Exercise instructions: Write out the entries exactly. None of the pictures should appear in the copy.

Stored dataset items:
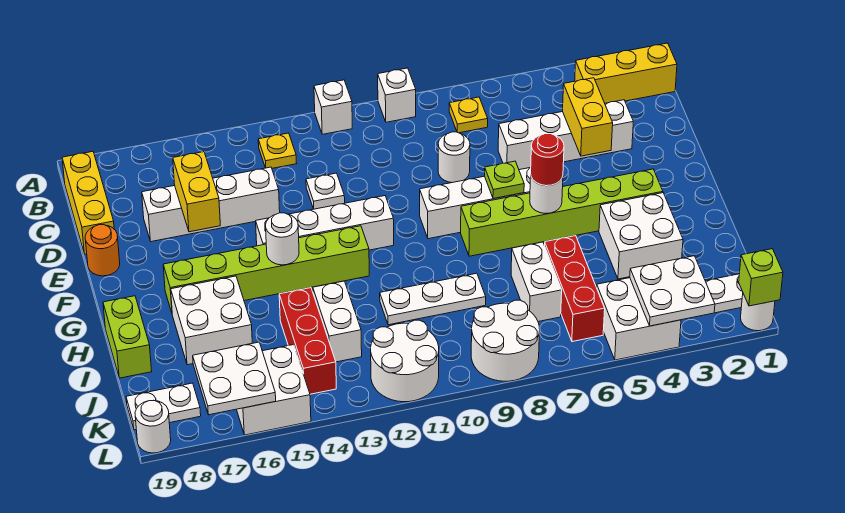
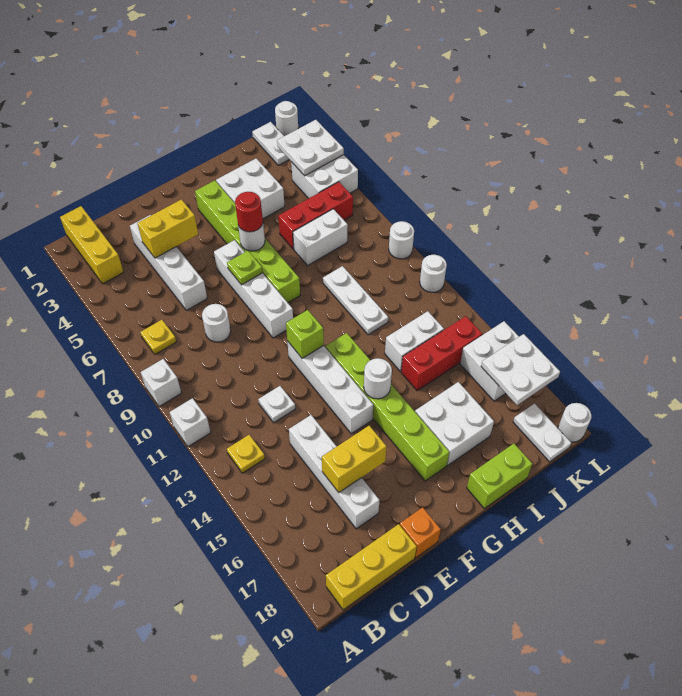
orange round brick E19 level 1 -> orange brick E19 level 1
white round brick K8:L9 level 1 -> white round brick L9 level 1
white round brick K11:L12 level 1 -> white round brick L11 level 1
lime brick L1 level 2 -> lime brick F11 level 2

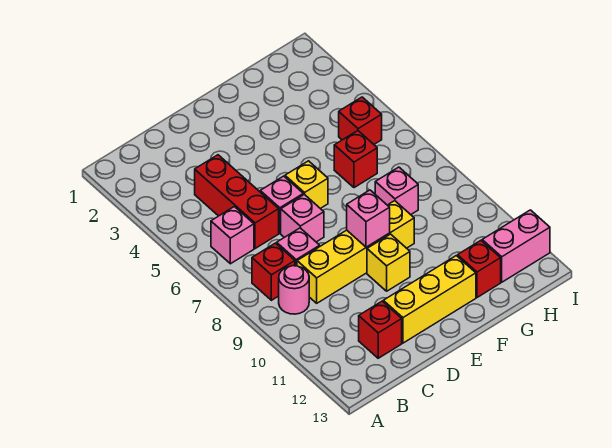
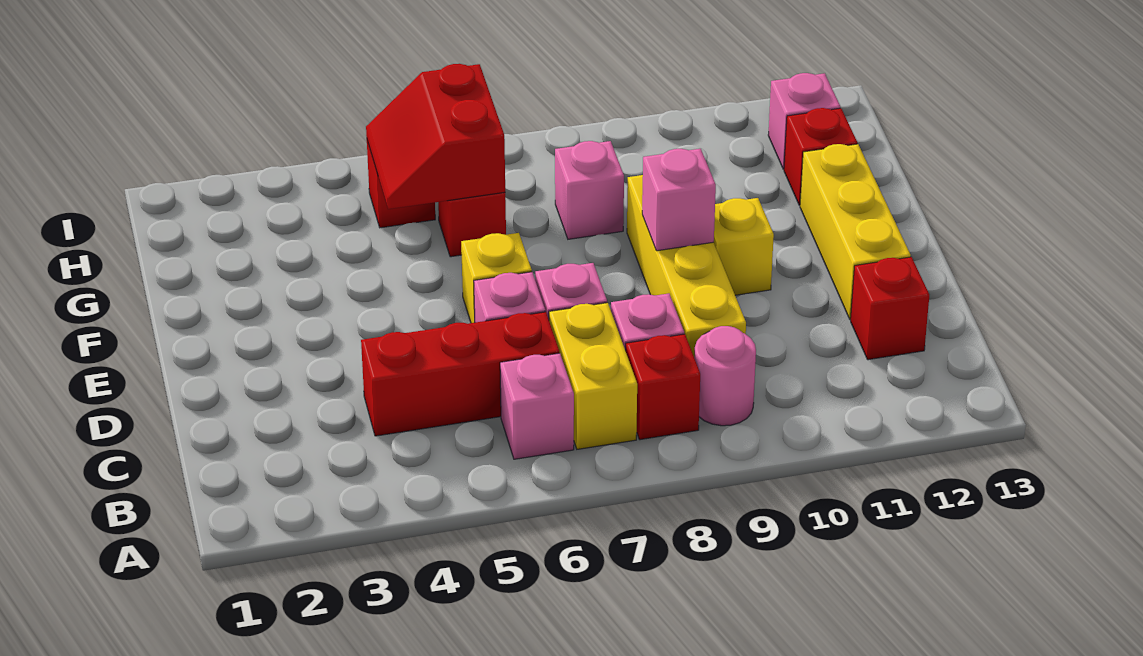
none -> yellow brick B7:C7 level 1
none -> red slope G5:H6 level 2 top 6
pink brick H12:I12 level 1 -> pink brick H12 level 1

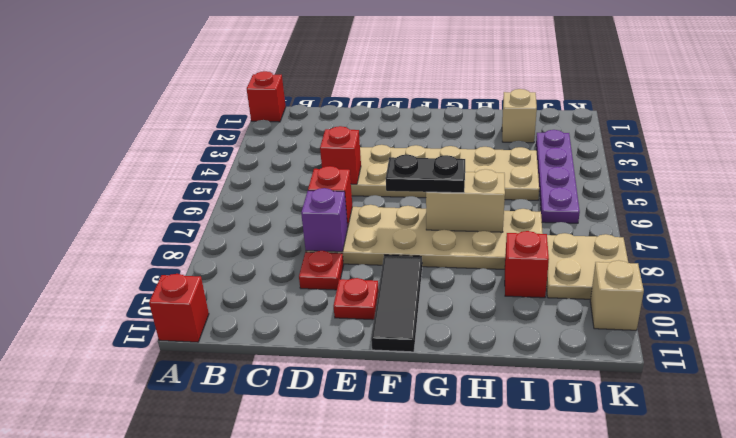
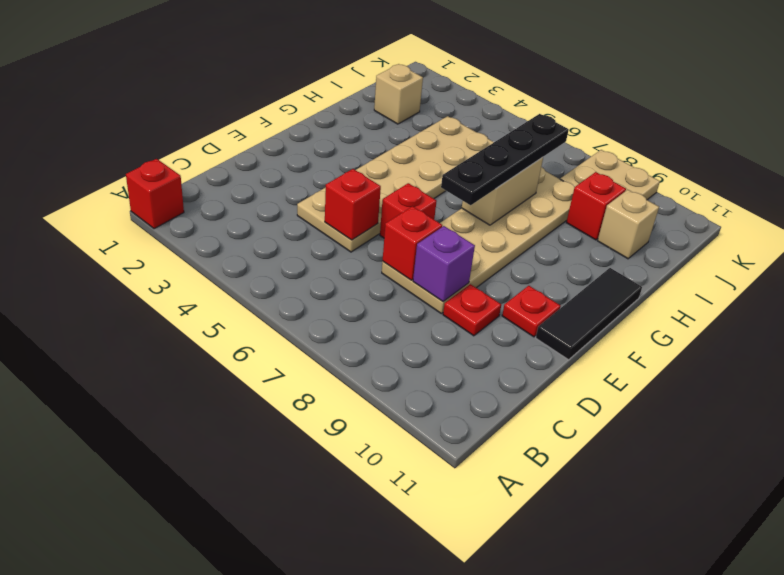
red brick A11 level 1 -> red brick E6 level 1
black plate F7:G7 level 3 -> black plate F7:I7 level 3
black tile F9:F11 level 1 -> black tile E11:G11 level 1
purple plate J3:J6 level 1 -> none
tan brick K10 level 1 -> tan brick I10 level 1

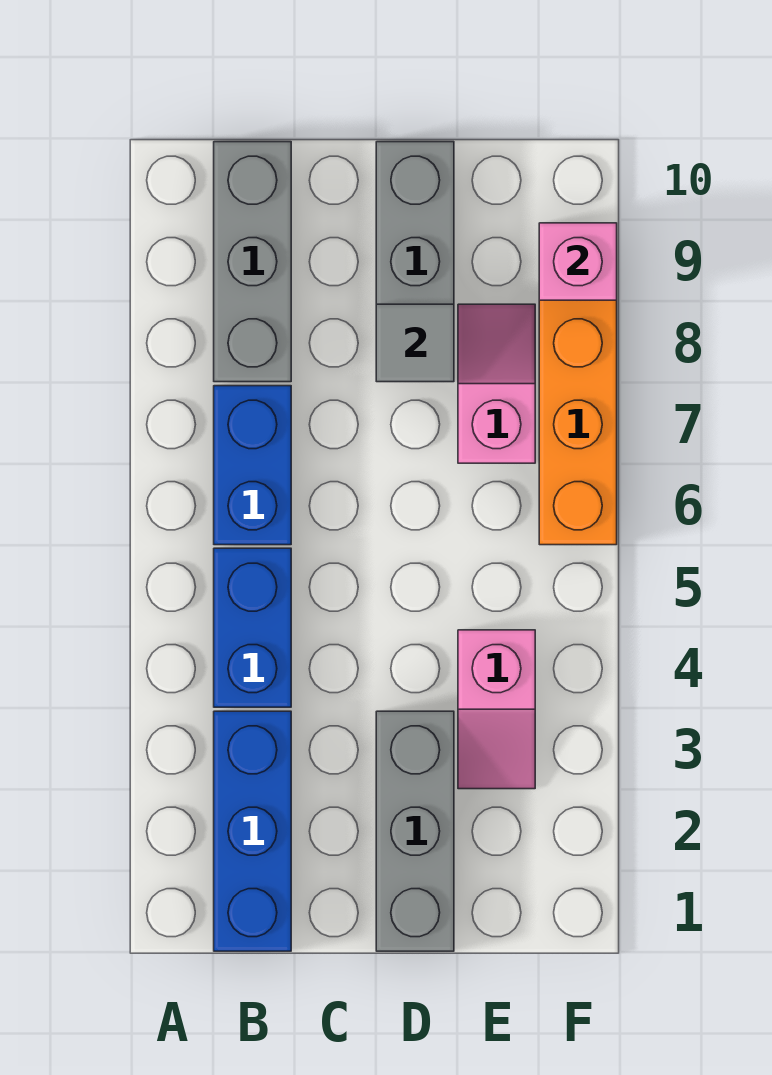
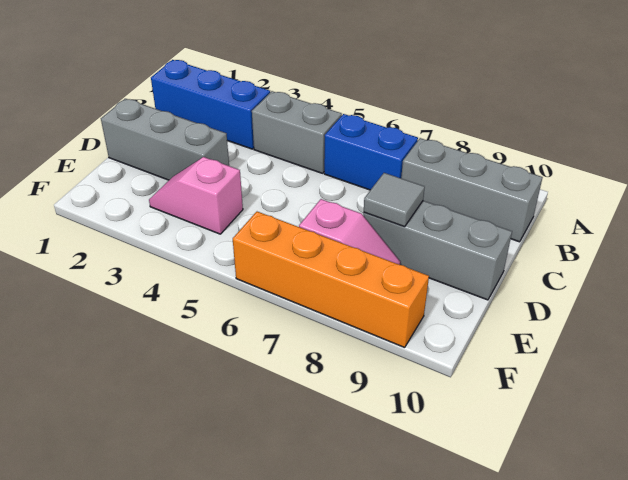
blue brick B4:B5 level 1 -> grey brick B4:B5 level 1
pink brick F9 level 2 -> none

Finished task:
orange round brick E19 level 1 -> orange brick E19 level 1
white round brick K8:L9 level 1 -> white round brick L9 level 1
white round brick K11:L12 level 1 -> white round brick L11 level 1
lime brick L1 level 2 -> lime brick F11 level 2

none -> yellow brick B7:C7 level 1
none -> red slope G5:H6 level 2 top 6
pink brick H12:I12 level 1 -> pink brick H12 level 1

red brick A11 level 1 -> red brick E6 level 1
black plate F7:G7 level 3 -> black plate F7:I7 level 3
black tile F9:F11 level 1 -> black tile E11:G11 level 1
purple plate J3:J6 level 1 -> none
tan brick K10 level 1 -> tan brick I10 level 1

blue brick B4:B5 level 1 -> grey brick B4:B5 level 1
pink brick F9 level 2 -> none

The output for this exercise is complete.